Collect every line in the records below that contains the word "ALARM".

Extracted data entries
((
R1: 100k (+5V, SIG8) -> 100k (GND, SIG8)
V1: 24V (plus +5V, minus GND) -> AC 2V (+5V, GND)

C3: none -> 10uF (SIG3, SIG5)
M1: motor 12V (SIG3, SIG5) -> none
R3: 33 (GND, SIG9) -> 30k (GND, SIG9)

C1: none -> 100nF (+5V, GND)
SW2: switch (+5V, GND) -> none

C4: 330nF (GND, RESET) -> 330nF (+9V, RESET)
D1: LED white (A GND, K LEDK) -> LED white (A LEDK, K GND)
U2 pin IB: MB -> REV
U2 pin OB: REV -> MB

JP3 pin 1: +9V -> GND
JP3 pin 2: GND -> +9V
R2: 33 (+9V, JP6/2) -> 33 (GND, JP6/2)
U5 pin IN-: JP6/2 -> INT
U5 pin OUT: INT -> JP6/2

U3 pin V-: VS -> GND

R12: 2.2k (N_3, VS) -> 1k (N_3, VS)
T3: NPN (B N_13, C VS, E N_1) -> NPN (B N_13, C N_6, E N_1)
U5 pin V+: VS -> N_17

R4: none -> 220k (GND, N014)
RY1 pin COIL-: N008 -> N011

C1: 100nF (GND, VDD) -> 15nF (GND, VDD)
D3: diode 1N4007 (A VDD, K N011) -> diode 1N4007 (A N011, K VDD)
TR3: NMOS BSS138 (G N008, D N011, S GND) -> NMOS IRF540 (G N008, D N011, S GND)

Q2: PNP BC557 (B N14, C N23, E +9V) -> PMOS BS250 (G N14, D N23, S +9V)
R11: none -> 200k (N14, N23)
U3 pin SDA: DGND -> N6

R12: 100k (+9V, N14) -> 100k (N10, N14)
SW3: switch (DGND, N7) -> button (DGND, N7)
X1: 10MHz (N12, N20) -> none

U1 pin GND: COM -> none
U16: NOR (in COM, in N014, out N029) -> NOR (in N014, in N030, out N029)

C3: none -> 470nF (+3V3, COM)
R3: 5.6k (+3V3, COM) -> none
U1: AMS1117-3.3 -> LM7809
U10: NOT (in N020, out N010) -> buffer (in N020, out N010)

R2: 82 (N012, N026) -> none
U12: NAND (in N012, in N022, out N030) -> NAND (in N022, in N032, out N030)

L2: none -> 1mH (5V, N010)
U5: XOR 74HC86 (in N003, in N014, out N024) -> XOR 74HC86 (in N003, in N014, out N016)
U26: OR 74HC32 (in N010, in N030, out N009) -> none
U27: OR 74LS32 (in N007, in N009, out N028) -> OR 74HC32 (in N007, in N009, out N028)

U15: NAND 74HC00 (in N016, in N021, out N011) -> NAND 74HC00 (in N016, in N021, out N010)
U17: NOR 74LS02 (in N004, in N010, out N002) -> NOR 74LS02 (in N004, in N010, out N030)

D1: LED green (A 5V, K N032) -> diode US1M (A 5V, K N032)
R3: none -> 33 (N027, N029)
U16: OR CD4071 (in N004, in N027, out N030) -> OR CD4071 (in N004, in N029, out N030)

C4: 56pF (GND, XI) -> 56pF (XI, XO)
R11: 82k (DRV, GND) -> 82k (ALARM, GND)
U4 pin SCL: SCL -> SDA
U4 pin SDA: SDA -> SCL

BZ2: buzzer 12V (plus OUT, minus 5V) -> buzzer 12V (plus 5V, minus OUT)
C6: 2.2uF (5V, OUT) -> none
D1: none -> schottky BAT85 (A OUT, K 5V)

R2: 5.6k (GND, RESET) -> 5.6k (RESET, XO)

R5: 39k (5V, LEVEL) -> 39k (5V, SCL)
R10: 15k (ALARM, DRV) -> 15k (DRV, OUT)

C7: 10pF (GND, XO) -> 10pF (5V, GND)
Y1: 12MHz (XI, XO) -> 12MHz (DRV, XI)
))
REPLY
R11: 82k (DRV, GND) -> 82k (ALARM, GND)
R10: 15k (ALARM, DRV) -> 15k (DRV, OUT)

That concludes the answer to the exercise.